------ DATA SHOWN

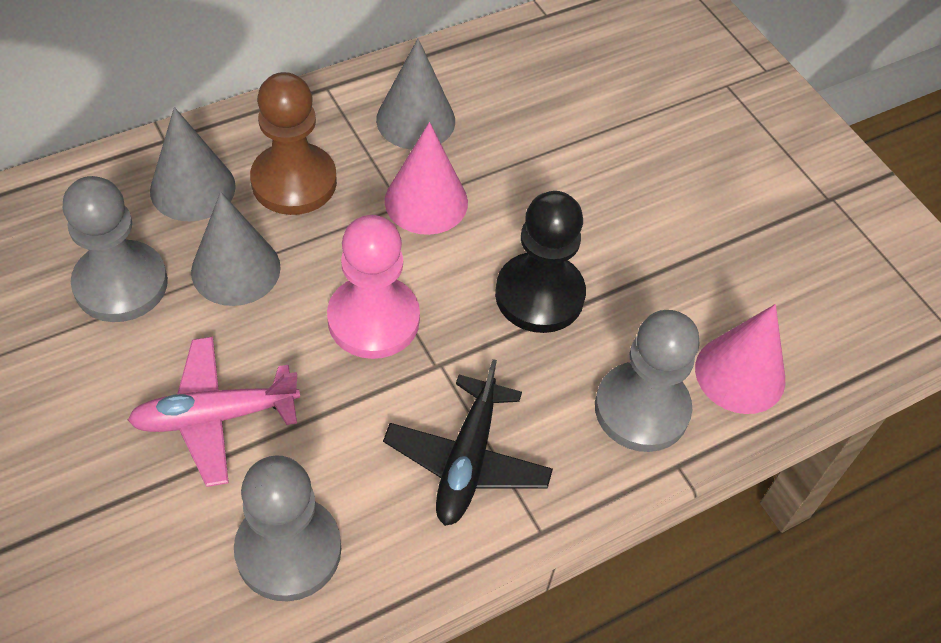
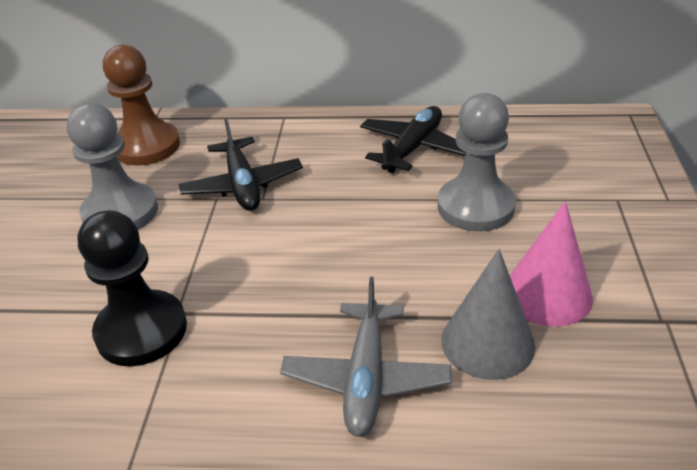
black plane: 1 -> 2
grey cone: 3 -> 1
grey pawn: 3 -> 2
grey plane: 0 -> 1
pink cone: 2 -> 1
pink pawn: 1 -> 0
pink plane: 1 -> 0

------------

## ABOUT THIS TASK:
Would you filter the records and copy out each line containing "pink"?

## TASK ANSWER:
pink cone: 2 -> 1
pink pawn: 1 -> 0
pink plane: 1 -> 0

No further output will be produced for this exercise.